> Stored records

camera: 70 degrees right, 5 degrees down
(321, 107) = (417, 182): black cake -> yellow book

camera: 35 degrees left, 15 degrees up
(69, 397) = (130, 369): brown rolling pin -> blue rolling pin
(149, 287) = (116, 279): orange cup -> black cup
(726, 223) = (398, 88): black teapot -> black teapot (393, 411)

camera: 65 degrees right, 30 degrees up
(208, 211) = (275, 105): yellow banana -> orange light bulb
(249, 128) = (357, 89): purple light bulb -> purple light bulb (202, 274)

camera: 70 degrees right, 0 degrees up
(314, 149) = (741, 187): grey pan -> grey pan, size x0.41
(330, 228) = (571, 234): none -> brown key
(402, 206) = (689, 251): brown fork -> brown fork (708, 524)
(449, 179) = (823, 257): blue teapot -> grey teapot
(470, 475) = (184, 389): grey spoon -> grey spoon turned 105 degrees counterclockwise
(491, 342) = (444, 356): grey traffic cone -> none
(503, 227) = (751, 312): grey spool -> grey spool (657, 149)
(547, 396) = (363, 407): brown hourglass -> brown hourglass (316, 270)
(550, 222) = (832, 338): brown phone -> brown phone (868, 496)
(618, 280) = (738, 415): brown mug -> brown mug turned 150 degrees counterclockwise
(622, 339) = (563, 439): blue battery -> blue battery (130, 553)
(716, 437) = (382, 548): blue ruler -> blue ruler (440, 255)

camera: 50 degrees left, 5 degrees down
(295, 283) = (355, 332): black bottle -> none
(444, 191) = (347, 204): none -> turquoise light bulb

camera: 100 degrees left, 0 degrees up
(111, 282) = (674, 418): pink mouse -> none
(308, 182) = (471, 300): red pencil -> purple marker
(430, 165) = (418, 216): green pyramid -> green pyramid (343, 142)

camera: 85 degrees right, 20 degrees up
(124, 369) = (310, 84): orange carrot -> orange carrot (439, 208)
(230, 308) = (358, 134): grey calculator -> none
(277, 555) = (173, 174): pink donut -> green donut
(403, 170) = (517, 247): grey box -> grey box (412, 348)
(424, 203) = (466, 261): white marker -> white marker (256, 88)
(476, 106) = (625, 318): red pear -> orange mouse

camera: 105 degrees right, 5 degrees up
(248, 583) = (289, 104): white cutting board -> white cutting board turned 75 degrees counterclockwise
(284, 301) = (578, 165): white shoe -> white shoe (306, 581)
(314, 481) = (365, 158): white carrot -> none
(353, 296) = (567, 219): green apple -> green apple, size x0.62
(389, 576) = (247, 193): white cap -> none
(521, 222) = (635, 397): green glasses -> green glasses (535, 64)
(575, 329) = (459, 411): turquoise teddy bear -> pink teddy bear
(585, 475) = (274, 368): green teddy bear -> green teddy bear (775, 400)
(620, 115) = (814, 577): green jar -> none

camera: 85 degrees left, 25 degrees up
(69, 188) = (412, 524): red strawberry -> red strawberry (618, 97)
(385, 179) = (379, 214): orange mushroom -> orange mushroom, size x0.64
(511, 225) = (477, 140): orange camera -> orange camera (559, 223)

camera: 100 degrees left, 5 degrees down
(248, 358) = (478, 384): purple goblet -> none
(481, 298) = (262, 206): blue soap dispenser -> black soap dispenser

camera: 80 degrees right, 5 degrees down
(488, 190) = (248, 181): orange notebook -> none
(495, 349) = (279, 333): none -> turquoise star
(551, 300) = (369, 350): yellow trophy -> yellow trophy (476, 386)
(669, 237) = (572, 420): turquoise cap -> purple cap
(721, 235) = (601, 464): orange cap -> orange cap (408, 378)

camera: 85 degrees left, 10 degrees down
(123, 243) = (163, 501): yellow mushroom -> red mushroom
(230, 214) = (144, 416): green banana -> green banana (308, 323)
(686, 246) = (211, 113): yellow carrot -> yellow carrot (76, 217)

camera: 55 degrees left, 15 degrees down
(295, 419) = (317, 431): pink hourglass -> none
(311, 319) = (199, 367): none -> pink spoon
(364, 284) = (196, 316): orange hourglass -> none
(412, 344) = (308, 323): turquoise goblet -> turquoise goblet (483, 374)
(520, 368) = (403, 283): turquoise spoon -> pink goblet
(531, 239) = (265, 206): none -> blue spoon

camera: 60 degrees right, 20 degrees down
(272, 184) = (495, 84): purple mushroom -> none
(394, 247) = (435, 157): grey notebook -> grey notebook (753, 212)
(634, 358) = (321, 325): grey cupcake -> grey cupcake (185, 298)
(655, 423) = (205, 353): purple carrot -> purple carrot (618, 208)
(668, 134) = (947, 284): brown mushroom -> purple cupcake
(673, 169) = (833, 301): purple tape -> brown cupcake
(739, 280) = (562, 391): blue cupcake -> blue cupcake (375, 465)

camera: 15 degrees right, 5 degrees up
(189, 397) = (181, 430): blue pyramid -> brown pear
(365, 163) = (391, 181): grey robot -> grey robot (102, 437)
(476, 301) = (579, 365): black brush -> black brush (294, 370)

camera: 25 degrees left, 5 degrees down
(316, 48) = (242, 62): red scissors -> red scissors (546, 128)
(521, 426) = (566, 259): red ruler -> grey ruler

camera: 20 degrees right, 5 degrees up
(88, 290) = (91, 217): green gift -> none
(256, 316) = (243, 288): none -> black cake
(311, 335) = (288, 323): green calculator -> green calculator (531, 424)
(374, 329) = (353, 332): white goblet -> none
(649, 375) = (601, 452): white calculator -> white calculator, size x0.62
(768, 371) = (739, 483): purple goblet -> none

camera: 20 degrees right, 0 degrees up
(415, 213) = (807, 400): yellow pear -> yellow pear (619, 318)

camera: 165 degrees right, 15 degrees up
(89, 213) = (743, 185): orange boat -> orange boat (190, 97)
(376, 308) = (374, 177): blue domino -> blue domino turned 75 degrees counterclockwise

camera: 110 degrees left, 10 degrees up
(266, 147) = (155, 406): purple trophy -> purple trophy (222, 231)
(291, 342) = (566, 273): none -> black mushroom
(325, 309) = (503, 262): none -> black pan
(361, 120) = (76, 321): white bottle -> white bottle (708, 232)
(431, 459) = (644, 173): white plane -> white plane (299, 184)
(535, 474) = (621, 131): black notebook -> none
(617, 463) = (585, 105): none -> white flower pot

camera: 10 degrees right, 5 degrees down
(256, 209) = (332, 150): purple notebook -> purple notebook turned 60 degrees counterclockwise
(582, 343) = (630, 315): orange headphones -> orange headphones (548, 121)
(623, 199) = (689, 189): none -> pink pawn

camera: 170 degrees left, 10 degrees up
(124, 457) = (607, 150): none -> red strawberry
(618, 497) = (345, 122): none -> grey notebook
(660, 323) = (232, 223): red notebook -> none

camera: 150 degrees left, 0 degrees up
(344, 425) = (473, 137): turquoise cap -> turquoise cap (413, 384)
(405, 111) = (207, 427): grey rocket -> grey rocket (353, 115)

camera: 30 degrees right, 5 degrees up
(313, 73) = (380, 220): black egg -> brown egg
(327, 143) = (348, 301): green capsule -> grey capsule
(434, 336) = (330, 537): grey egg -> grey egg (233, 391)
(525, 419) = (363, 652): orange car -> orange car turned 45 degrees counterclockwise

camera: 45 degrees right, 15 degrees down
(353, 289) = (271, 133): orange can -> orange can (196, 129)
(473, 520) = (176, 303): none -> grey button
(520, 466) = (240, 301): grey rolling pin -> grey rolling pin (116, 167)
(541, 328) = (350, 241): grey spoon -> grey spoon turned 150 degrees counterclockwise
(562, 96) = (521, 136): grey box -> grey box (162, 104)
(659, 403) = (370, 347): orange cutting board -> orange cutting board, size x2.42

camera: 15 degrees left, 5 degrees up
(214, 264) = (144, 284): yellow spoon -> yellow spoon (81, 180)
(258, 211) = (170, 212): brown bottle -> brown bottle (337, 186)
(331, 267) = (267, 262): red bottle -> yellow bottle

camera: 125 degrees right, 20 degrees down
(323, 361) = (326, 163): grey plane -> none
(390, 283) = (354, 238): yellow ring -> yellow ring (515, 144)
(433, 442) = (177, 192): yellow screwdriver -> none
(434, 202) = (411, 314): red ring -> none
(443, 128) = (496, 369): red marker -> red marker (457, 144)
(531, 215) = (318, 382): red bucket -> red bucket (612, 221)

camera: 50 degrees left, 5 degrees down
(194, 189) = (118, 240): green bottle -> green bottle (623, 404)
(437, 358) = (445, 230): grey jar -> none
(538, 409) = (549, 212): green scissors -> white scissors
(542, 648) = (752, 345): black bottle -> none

> WHAT TO DO
Print exactly the lines above from the one with "(531, 239) = (265, 206): none -> blue spoon" to the one with "(89, 213) = (743, 185): orange", including both.

> TASK ANSWER
(531, 239) = (265, 206): none -> blue spoon

camera: 60 degrees right, 20 degrees down
(272, 184) = (495, 84): purple mushroom -> none
(394, 247) = (435, 157): grey notebook -> grey notebook (753, 212)
(634, 358) = (321, 325): grey cupcake -> grey cupcake (185, 298)
(655, 423) = (205, 353): purple carrot -> purple carrot (618, 208)
(668, 134) = (947, 284): brown mushroom -> purple cupcake
(673, 169) = (833, 301): purple tape -> brown cupcake
(739, 280) = (562, 391): blue cupcake -> blue cupcake (375, 465)

camera: 15 degrees right, 5 degrees up
(189, 397) = (181, 430): blue pyramid -> brown pear
(365, 163) = (391, 181): grey robot -> grey robot (102, 437)
(476, 301) = (579, 365): black brush -> black brush (294, 370)

camera: 25 degrees left, 5 degrees down
(316, 48) = (242, 62): red scissors -> red scissors (546, 128)
(521, 426) = (566, 259): red ruler -> grey ruler

camera: 20 degrees right, 5 degrees up
(88, 290) = (91, 217): green gift -> none
(256, 316) = (243, 288): none -> black cake
(311, 335) = (288, 323): green calculator -> green calculator (531, 424)
(374, 329) = (353, 332): white goblet -> none
(649, 375) = (601, 452): white calculator -> white calculator, size x0.62
(768, 371) = (739, 483): purple goblet -> none

camera: 20 degrees right, 0 degrees up
(415, 213) = (807, 400): yellow pear -> yellow pear (619, 318)

camera: 165 degrees right, 15 degrees up
(89, 213) = (743, 185): orange boat -> orange boat (190, 97)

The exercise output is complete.